Data ▸
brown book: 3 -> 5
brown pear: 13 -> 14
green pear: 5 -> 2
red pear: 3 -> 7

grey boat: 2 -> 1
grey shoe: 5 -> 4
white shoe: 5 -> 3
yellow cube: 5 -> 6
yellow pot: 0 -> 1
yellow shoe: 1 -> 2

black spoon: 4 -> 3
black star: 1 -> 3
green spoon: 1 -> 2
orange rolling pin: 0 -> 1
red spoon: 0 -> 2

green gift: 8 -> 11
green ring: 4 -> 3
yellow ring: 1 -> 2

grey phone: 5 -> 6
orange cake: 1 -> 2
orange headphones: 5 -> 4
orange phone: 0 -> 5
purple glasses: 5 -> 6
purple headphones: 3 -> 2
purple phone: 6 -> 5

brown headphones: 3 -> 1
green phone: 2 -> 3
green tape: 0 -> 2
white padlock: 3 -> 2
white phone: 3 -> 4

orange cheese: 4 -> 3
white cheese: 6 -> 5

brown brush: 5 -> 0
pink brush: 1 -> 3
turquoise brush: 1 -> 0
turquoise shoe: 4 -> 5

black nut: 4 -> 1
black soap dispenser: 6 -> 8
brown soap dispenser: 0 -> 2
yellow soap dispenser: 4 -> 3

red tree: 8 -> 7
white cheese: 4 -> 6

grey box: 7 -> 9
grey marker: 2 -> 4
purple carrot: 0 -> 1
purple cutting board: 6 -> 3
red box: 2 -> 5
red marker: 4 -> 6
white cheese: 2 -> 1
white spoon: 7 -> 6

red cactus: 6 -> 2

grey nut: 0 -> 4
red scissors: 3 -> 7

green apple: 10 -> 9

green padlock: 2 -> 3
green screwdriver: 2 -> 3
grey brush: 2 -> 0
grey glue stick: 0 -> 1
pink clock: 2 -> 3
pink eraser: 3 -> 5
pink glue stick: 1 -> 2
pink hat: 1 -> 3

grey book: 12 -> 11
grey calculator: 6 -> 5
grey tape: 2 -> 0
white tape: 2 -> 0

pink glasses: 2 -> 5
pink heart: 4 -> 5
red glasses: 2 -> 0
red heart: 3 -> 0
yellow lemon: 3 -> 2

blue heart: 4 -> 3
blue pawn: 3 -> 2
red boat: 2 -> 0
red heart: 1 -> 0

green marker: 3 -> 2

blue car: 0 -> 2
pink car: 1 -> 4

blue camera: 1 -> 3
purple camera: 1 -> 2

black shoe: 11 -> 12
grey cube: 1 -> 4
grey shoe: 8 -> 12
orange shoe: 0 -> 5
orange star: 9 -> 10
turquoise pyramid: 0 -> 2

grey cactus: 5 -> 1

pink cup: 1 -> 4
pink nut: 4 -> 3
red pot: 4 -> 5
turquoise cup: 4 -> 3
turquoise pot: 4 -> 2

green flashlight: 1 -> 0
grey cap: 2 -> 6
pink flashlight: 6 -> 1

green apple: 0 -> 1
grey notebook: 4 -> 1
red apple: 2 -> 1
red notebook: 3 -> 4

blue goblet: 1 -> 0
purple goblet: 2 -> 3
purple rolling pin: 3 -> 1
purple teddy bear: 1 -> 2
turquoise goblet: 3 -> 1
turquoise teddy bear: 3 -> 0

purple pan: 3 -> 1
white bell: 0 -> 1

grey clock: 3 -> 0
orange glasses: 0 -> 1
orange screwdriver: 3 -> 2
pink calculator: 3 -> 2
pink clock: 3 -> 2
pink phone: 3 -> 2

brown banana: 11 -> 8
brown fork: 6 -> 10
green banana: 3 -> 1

Work required ▸ Show every line in the entries above that contains the string "yellow".

Result below ▸
yellow cube: 5 -> 6
yellow pot: 0 -> 1
yellow shoe: 1 -> 2
yellow ring: 1 -> 2
yellow soap dispenser: 4 -> 3
yellow lemon: 3 -> 2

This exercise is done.